_What is asked_
Quote the lines below verbatim, omitting the pictures from your answer.

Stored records

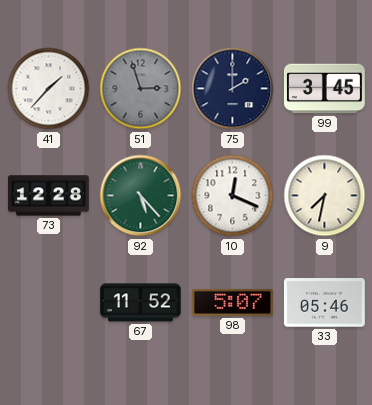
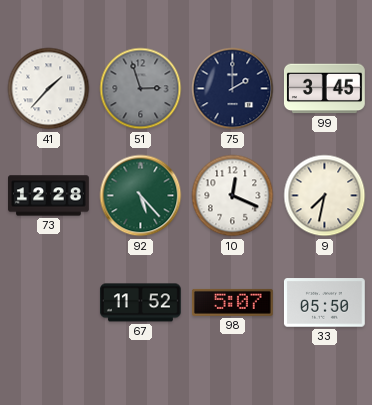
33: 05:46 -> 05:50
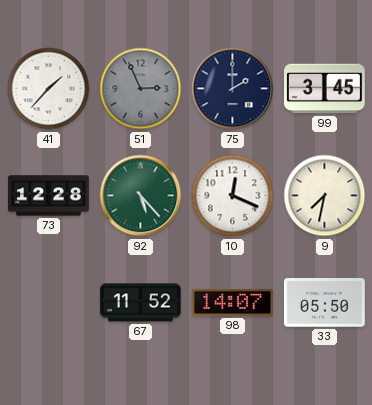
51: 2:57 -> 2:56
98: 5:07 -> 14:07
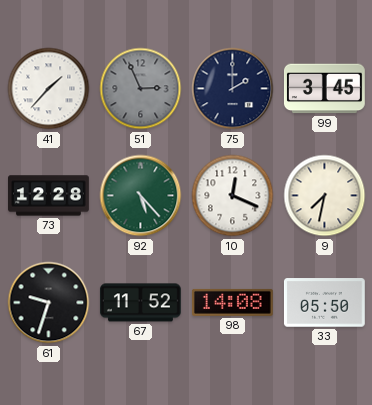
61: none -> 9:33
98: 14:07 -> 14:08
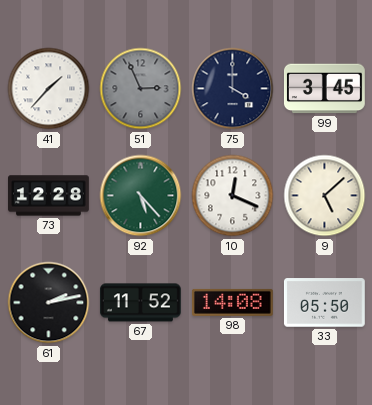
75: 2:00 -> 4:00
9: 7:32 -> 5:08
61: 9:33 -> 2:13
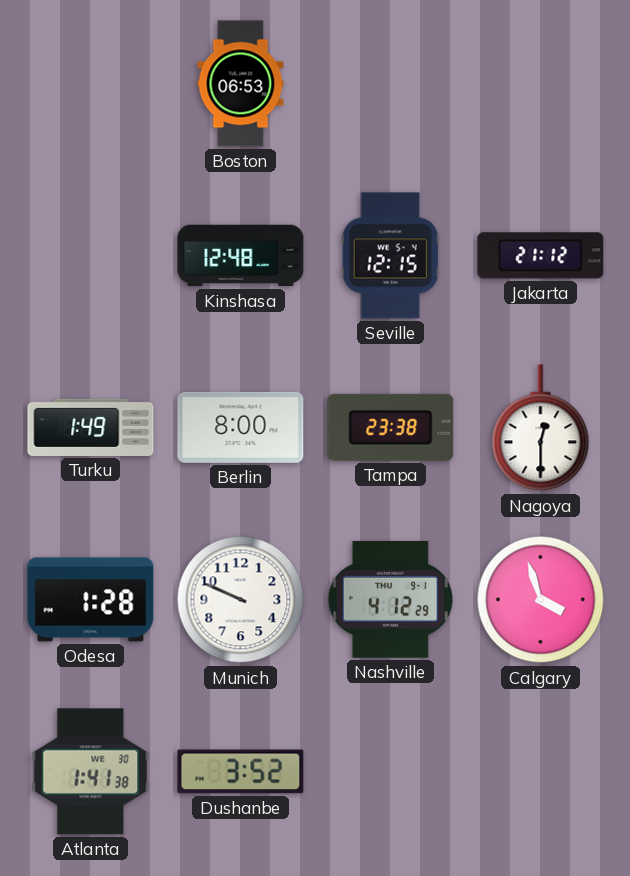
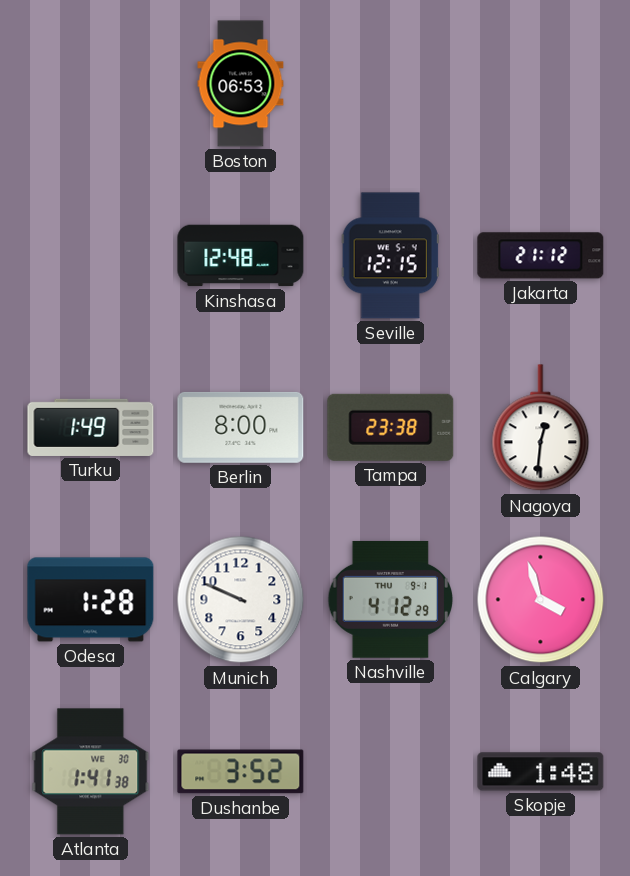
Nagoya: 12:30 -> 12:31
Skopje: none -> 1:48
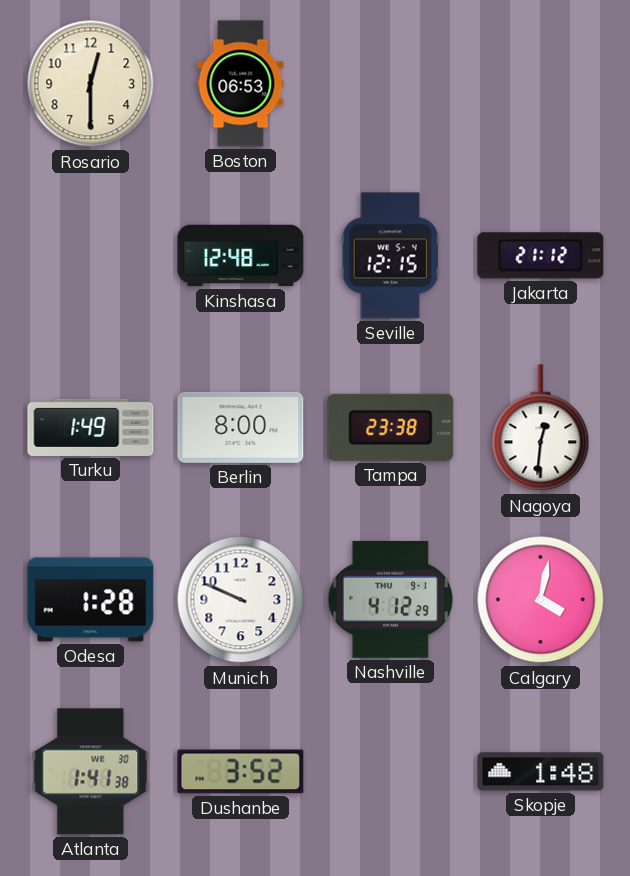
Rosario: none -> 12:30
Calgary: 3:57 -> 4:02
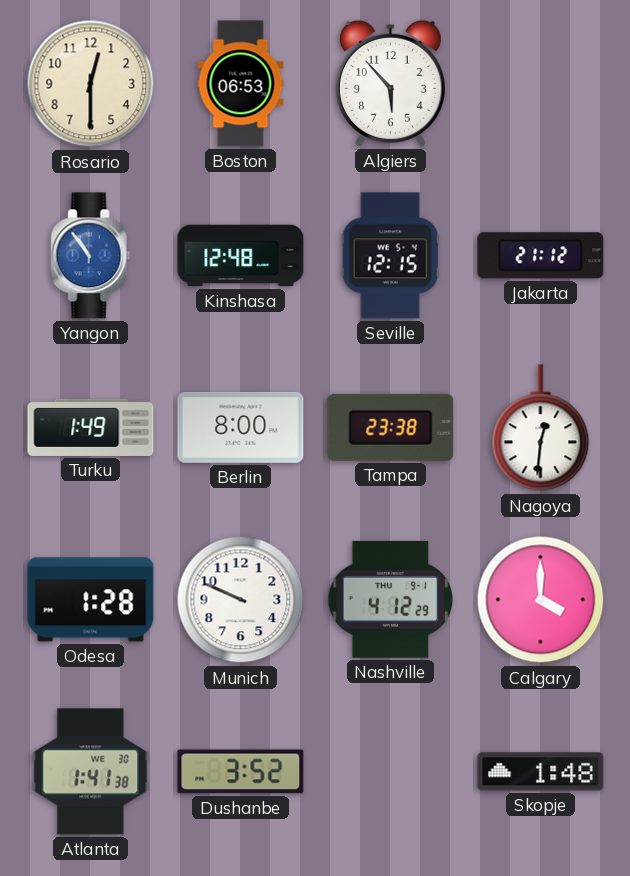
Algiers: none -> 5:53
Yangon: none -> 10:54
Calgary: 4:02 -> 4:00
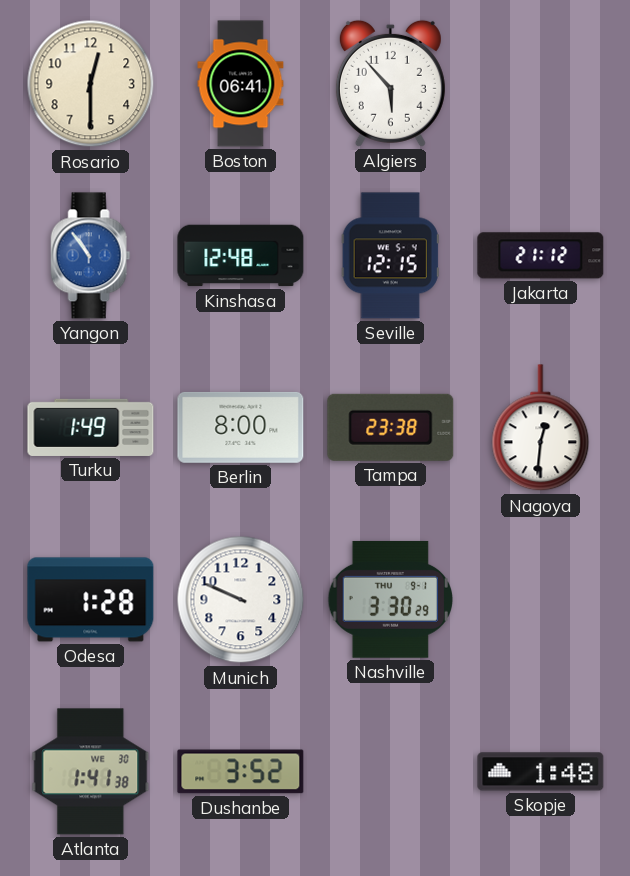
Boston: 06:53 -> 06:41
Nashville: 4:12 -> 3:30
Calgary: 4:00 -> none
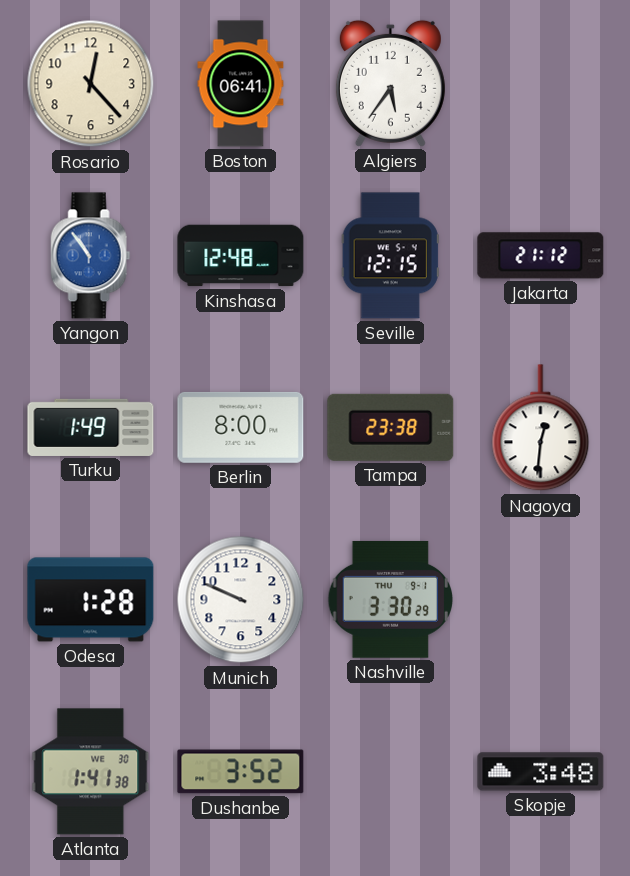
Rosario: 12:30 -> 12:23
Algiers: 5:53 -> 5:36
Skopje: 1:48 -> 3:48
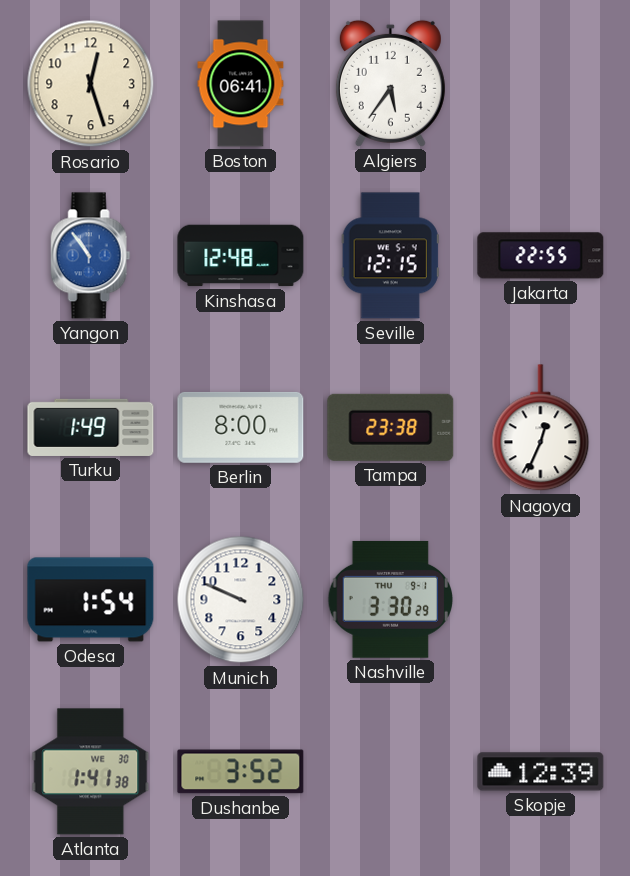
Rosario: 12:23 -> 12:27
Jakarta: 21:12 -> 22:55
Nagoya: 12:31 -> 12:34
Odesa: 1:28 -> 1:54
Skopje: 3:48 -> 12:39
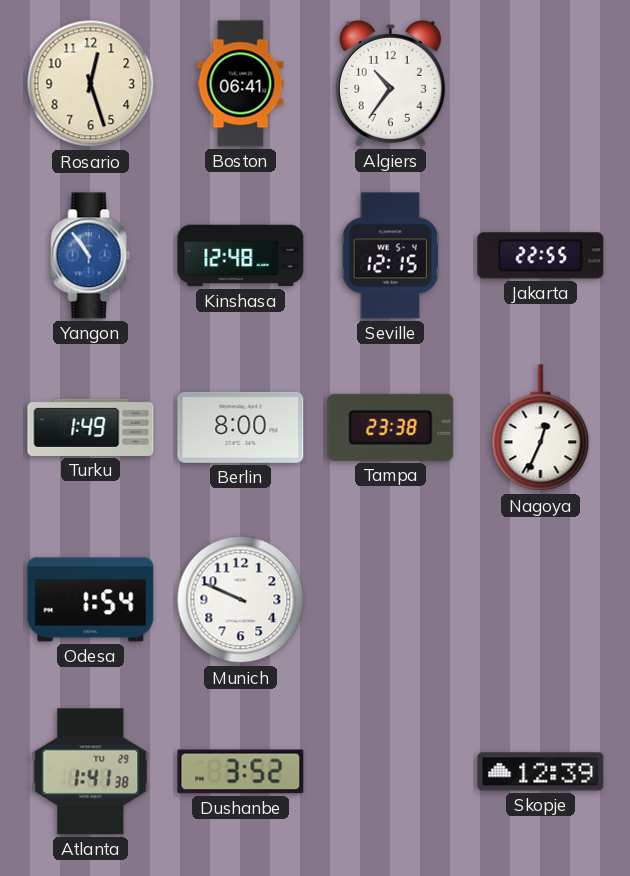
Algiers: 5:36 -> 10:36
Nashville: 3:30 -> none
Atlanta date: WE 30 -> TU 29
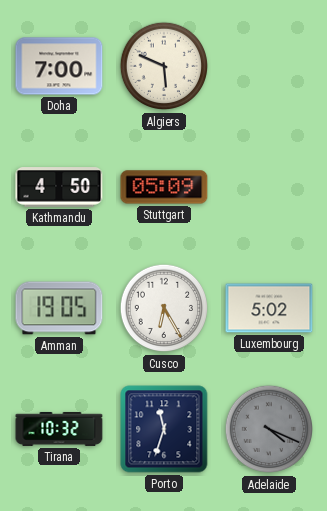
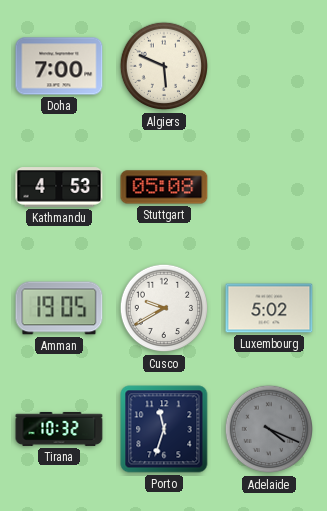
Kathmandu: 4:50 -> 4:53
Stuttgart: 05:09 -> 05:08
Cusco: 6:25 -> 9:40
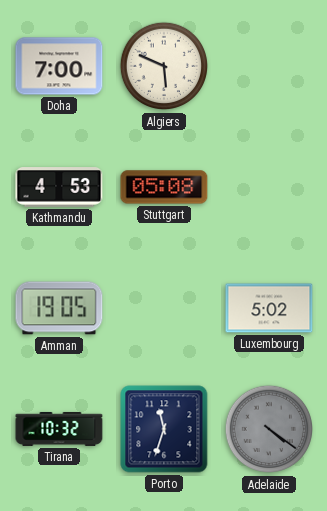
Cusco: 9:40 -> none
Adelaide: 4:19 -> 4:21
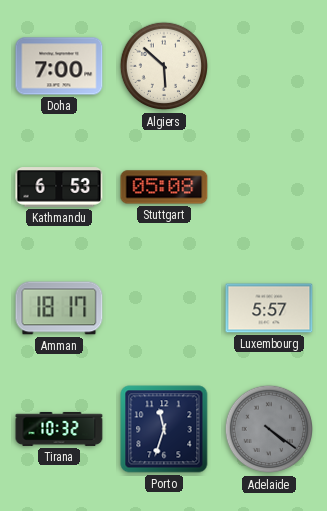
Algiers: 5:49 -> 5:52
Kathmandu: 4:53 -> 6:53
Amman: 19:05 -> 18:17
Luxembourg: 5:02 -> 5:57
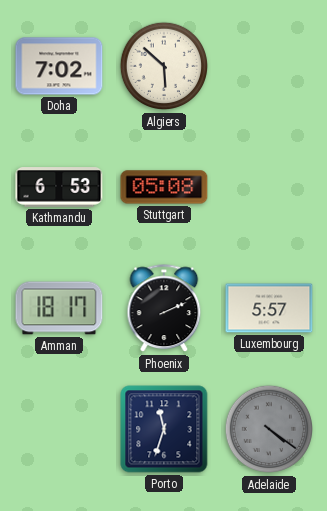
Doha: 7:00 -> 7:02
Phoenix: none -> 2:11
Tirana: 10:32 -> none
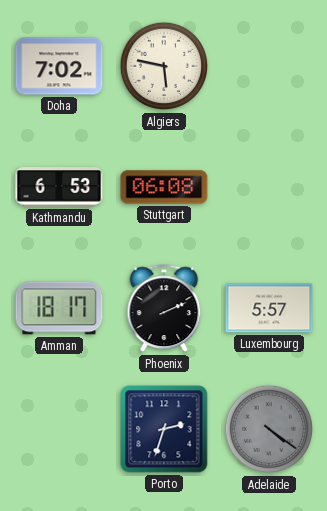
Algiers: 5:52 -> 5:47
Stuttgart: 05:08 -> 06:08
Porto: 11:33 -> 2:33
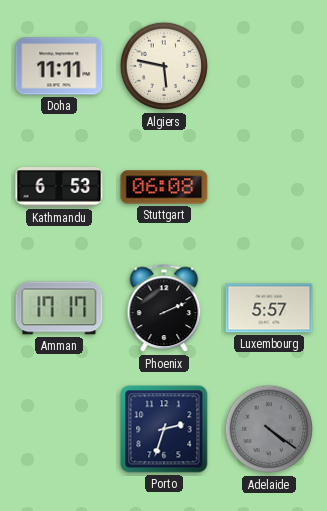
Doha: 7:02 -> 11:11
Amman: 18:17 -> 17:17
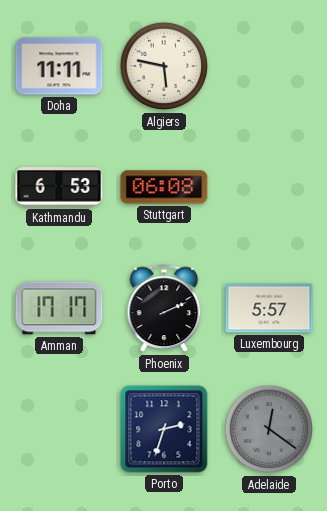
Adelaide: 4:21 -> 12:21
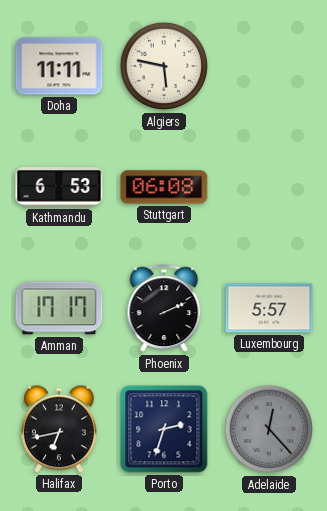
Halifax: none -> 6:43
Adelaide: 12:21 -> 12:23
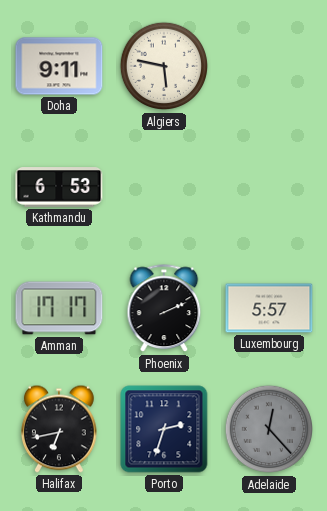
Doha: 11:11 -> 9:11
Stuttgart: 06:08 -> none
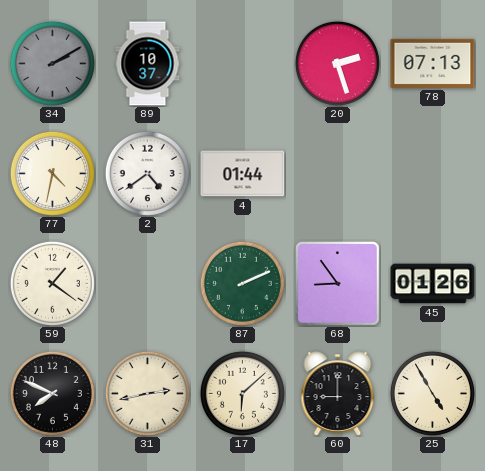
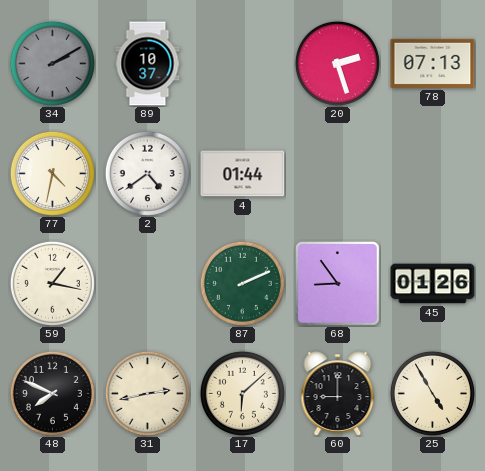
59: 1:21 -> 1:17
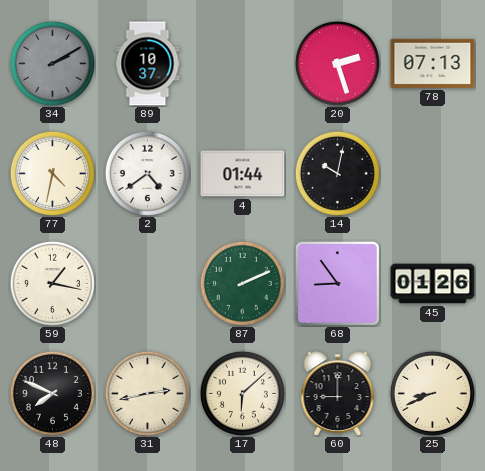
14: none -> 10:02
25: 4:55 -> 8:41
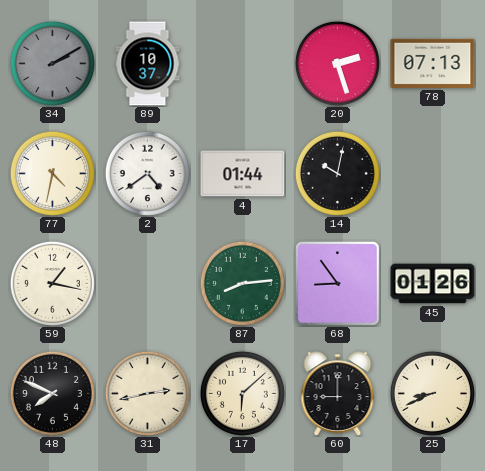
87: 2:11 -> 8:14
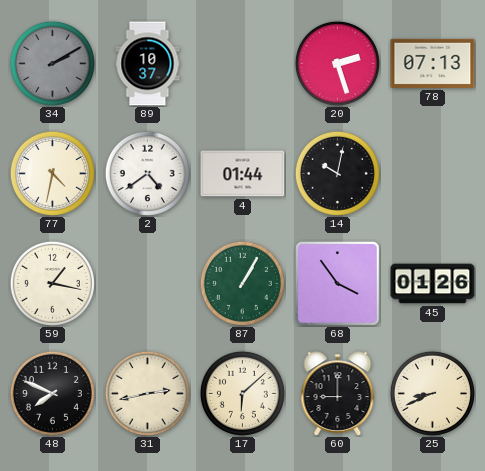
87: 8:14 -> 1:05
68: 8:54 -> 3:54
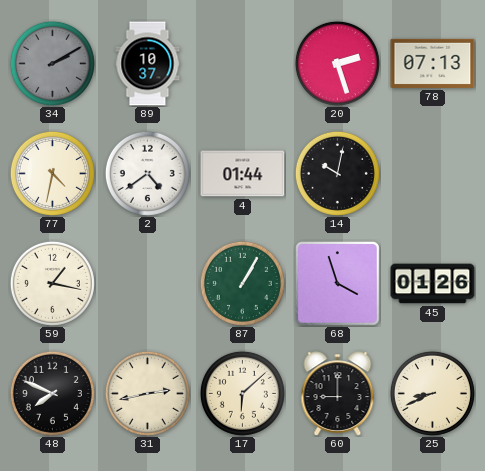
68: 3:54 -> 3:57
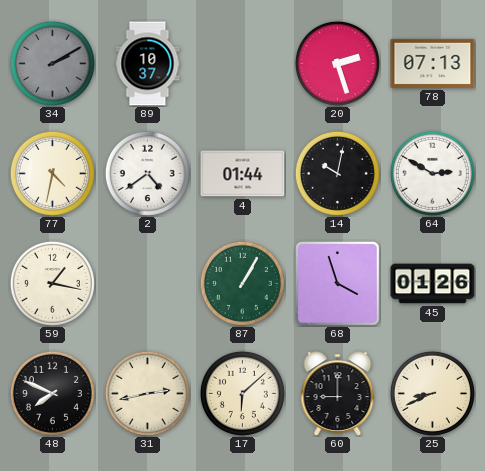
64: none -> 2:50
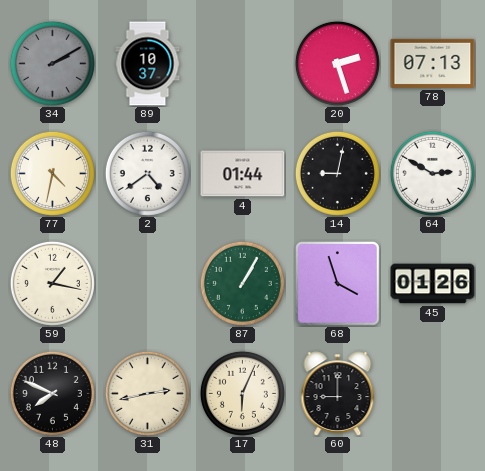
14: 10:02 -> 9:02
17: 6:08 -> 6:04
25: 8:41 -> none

_Correct result_
33: 05:46 -> 05:50
51: 2:57 -> 2:56
98: 5:07 -> 14:07
61: none -> 9:33
98: 14:07 -> 14:08
75: 2:00 -> 4:00
9: 7:32 -> 5:08
61: 9:33 -> 2:13
Nagoya: 12:30 -> 12:31
Skopje: none -> 1:48
Rosario: none -> 12:30
Calgary: 3:57 -> 4:02
Algiers: none -> 5:53
Yangon: none -> 10:54
Calgary: 4:02 -> 4:00
Boston: 06:53 -> 06:41
Nashville: 4:12 -> 3:30
Calgary: 4:00 -> none
Rosario: 12:30 -> 12:23
Algiers: 5:53 -> 5:36
Skopje: 1:48 -> 3:48
Rosario: 12:23 -> 12:27
Jakarta: 21:12 -> 22:55
Nagoya: 12:31 -> 12:34
Odesa: 1:28 -> 1:54
Skopje: 3:48 -> 12:39
Algiers: 5:36 -> 10:36
Nashville: 3:30 -> none
Atlanta date: WE 30 -> TU 29
Kathmandu: 4:50 -> 4:53
Stuttgart: 05:09 -> 05:08
Cusco: 6:25 -> 9:40
Cusco: 9:40 -> none
Adelaide: 4:19 -> 4:21
Algiers: 5:49 -> 5:52
Kathmandu: 4:53 -> 6:53
Amman: 19:05 -> 18:17
Luxembourg: 5:02 -> 5:57
Doha: 7:00 -> 7:02
Phoenix: none -> 2:11
Tirana: 10:32 -> none
Algiers: 5:52 -> 5:47
Stuttgart: 05:08 -> 06:08
Porto: 11:33 -> 2:33
Doha: 7:02 -> 11:11
Amman: 18:17 -> 17:17
Adelaide: 4:21 -> 12:21
Halifax: none -> 6:43
Adelaide: 12:21 -> 12:23
Doha: 11:11 -> 9:11
Stuttgart: 06:08 -> none
59: 1:21 -> 1:17
14: none -> 10:02
25: 4:55 -> 8:41
87: 2:11 -> 8:14
87: 8:14 -> 1:05
68: 8:54 -> 3:54
68: 3:54 -> 3:57
64: none -> 2:50
14: 10:02 -> 9:02
17: 6:08 -> 6:04
25: 8:41 -> none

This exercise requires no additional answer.